• ABOUT THIS EXERCISE
Before copying, set the images aside; then transcribe every entry below exactly.

[Data records]
# # # # # # #
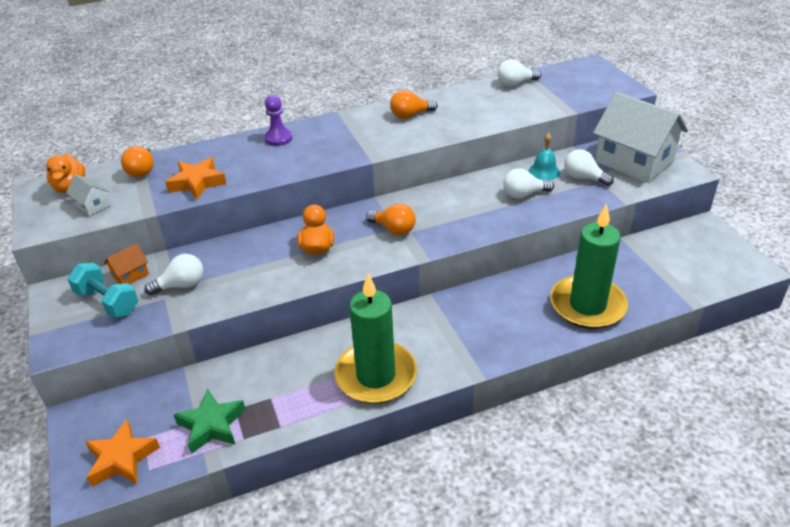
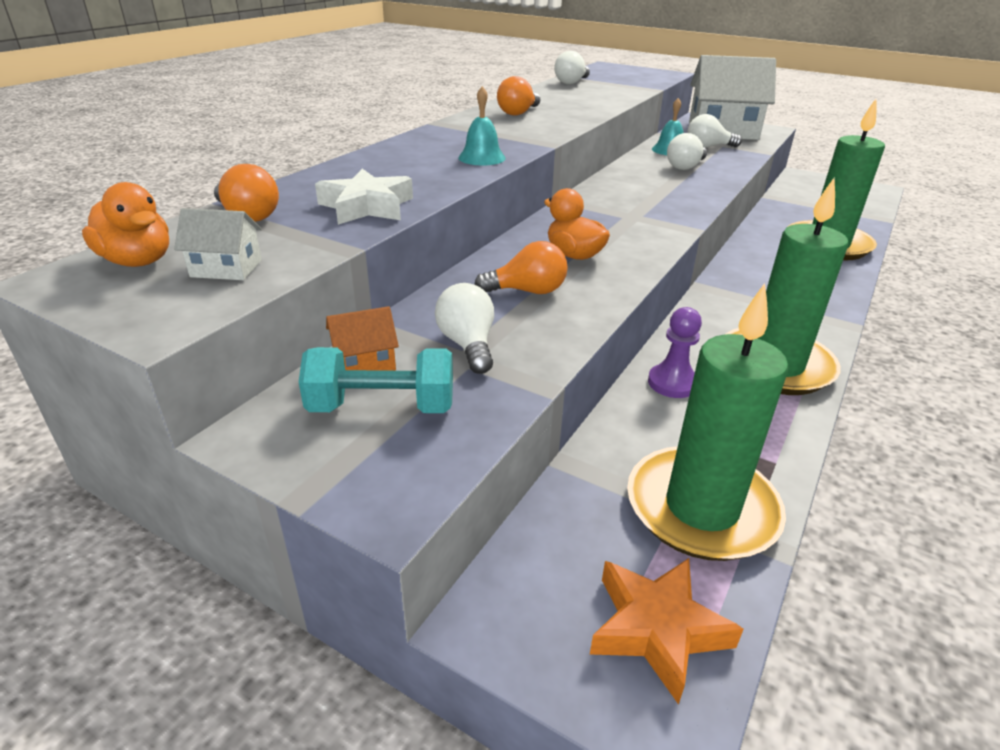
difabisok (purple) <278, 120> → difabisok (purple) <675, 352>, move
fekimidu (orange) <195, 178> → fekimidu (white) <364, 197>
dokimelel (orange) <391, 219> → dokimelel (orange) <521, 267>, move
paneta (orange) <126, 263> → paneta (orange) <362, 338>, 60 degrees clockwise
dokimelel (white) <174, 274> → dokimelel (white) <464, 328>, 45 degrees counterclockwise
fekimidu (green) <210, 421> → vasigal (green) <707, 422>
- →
# # # # # # #
• RESULT
difabisok (purple) <278, 120> → difabisok (purple) <675, 352>, move
fekimidu (orange) <195, 178> → fekimidu (white) <364, 197>
dokimelel (orange) <391, 219> → dokimelel (orange) <521, 267>, move
paneta (orange) <126, 263> → paneta (orange) <362, 338>, 60 degrees clockwise
dokimelel (white) <174, 274> → dokimelel (white) <464, 328>, 45 degrees counterclockwise
fekimidu (green) <210, 421> → vasigal (green) <707, 422>
- →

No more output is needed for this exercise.